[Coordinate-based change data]

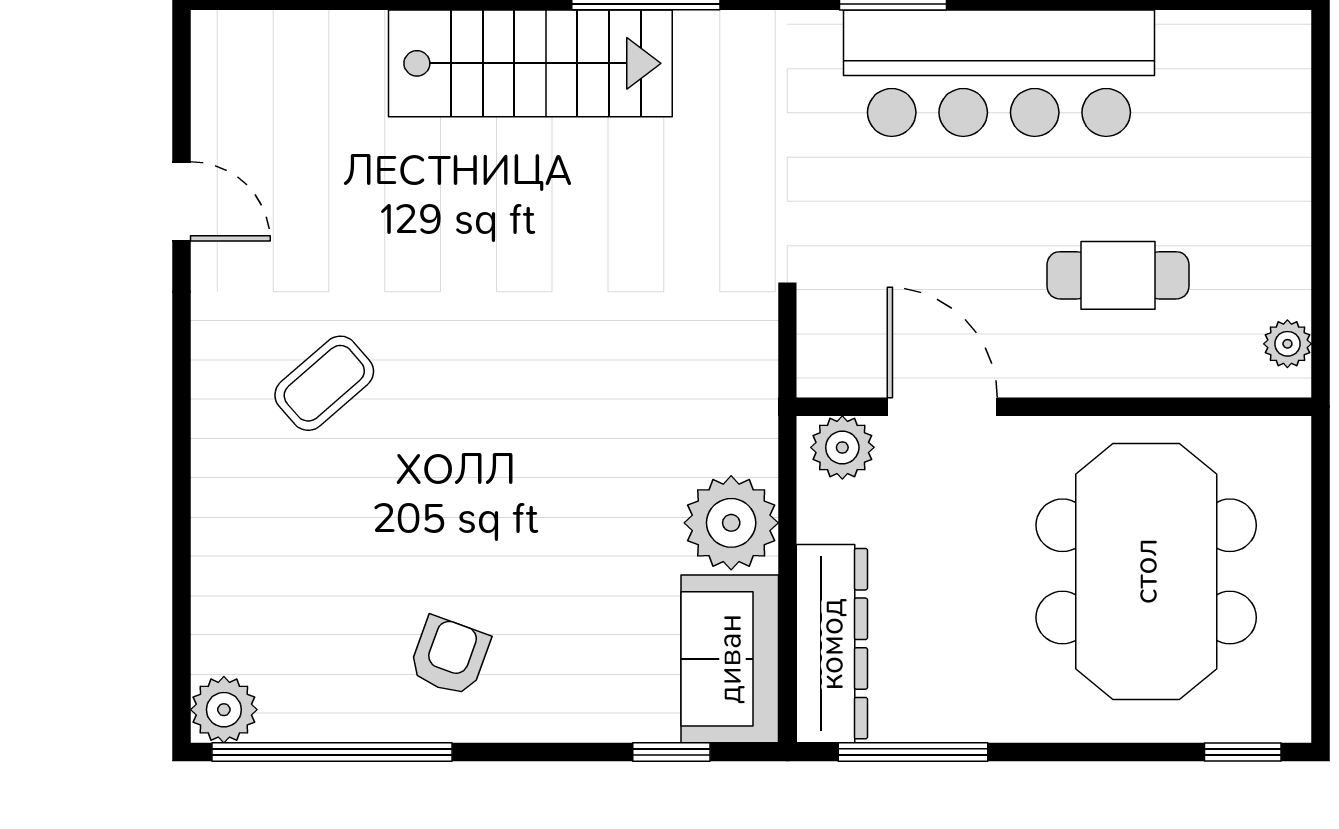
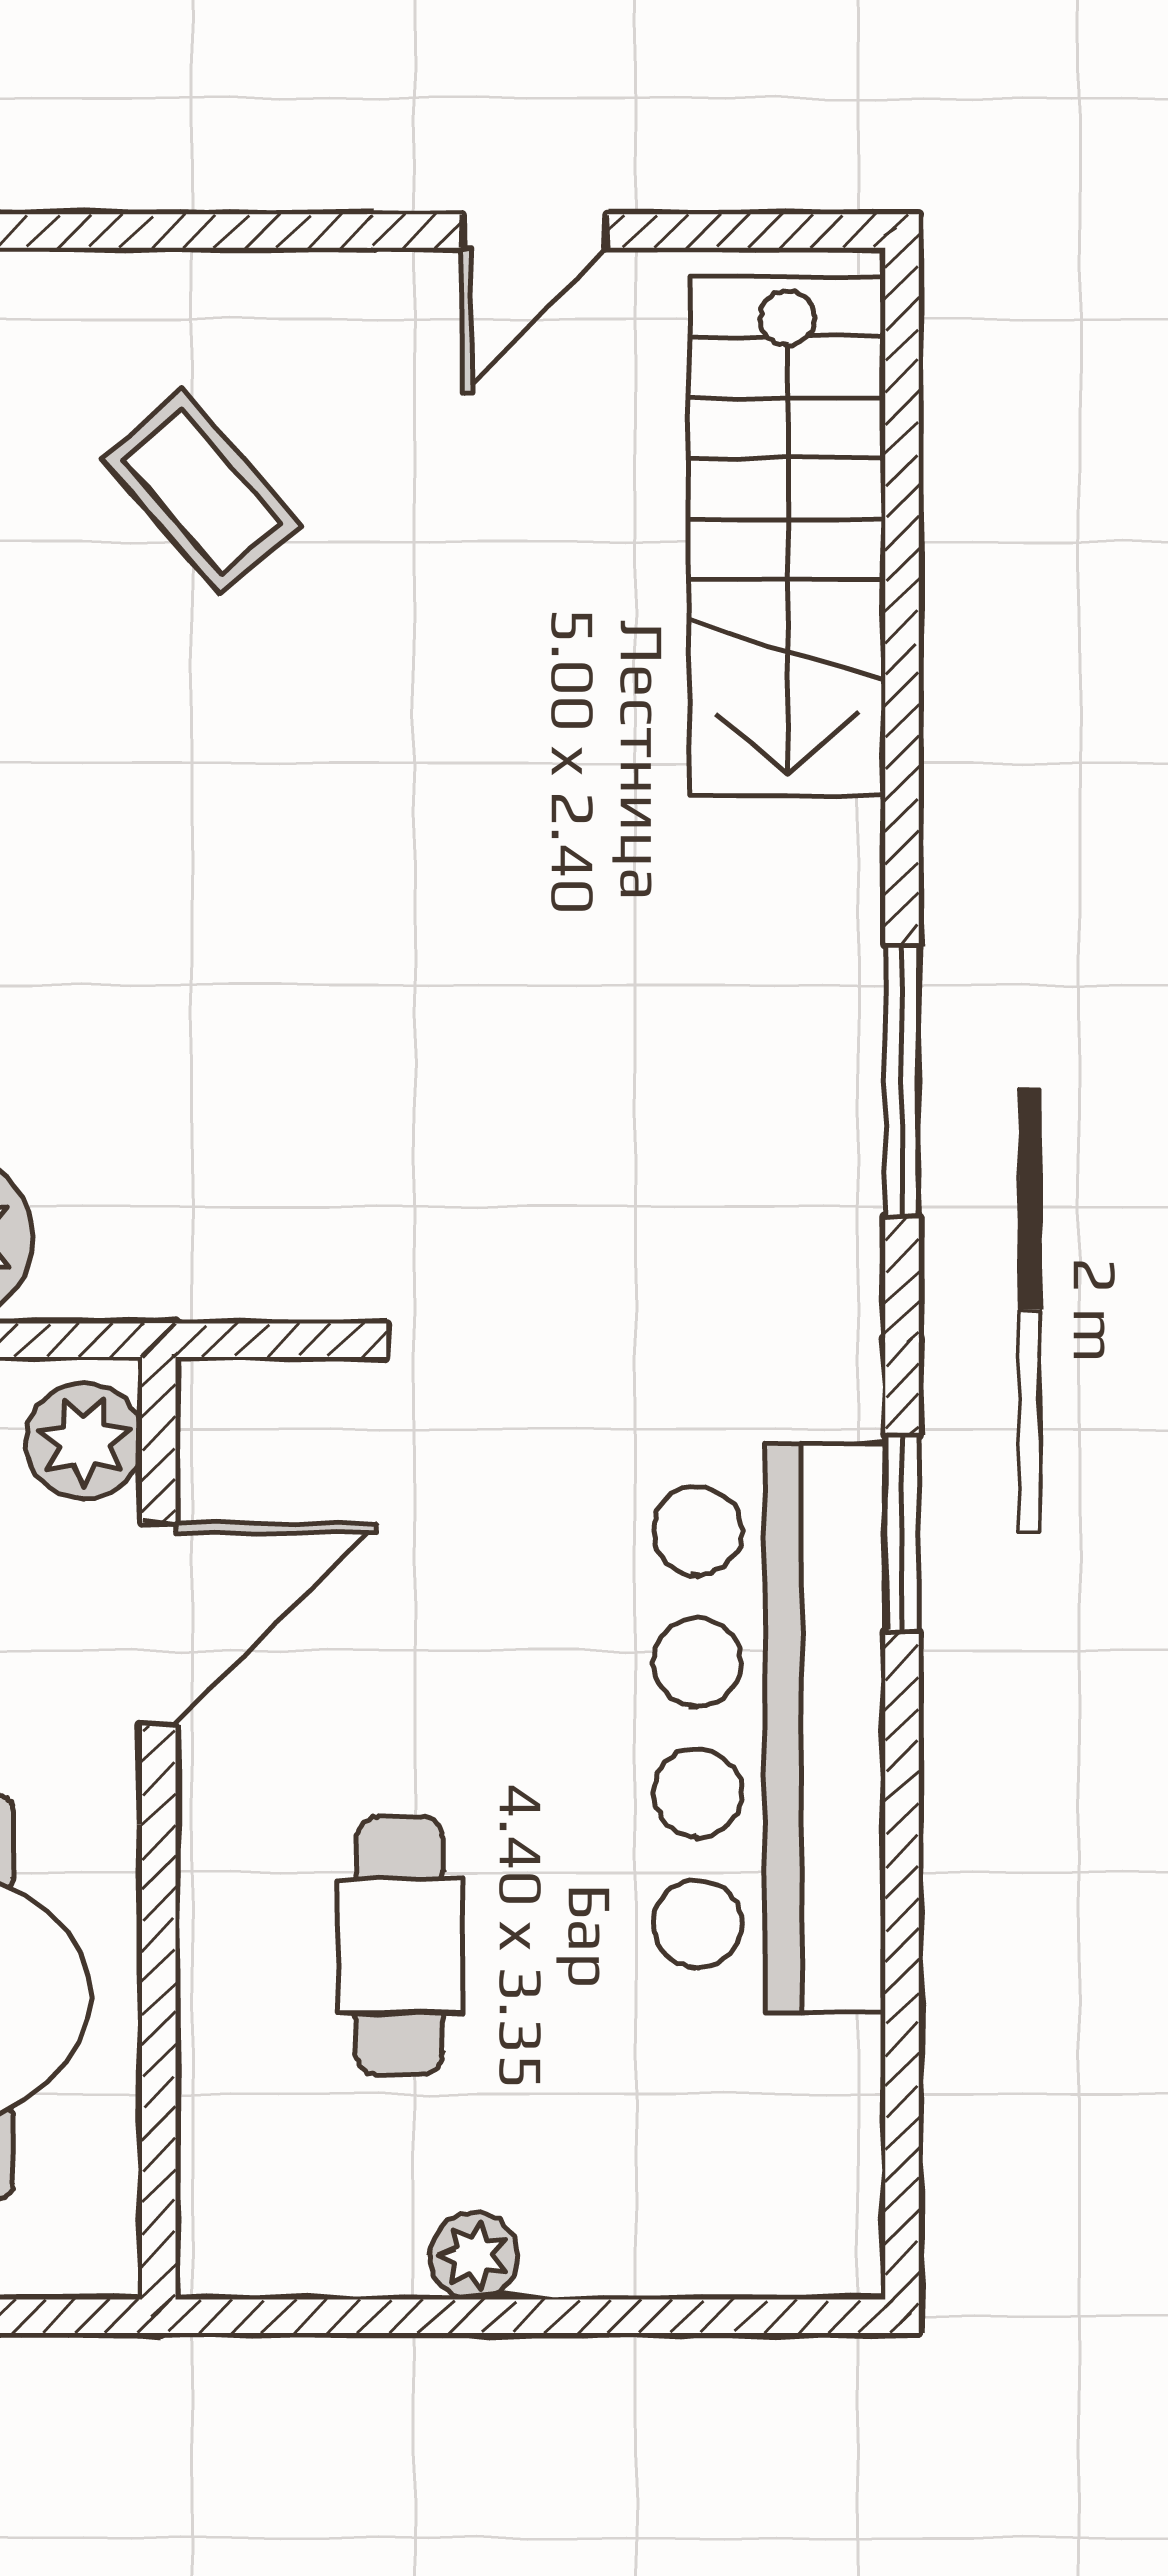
stairs: (530, 63) -> (787, 536), moved
plant: (1287, 344) -> (474, 2256), moved

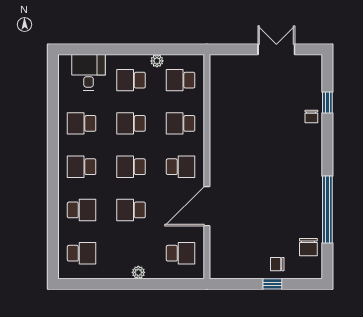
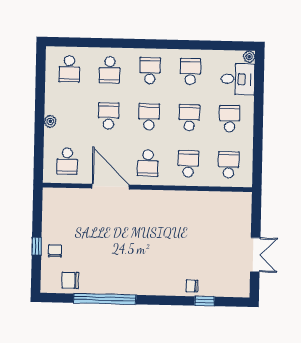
plant: (157, 61) -> (249, 57), moved

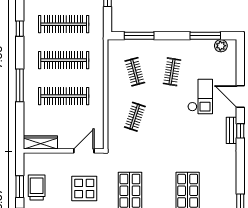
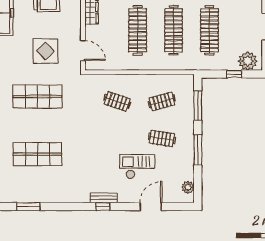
window: (205, 36) -> (198, 150), moved
door: (240, 96) -> (151, 207), moved
checkout: (200, 97) -> (137, 167), turned 180

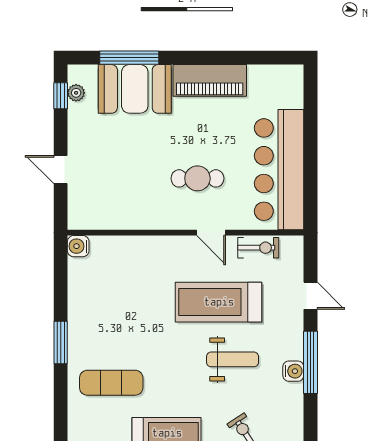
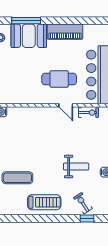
cafe table: (197, 178) -> (59, 79), width x1.37, depth x1.35
treadmill: (219, 302) -> (69, 139), removed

◆ TASK ITEM: The required output is every line from the one with "cafe table: (197, 178)" to the final line of the entries, repeated exactly and with nothing else.

◆ EXPECTED ANSWER:
cafe table: (197, 178) -> (59, 79), width x1.37, depth x1.35
treadmill: (219, 302) -> (69, 139), removed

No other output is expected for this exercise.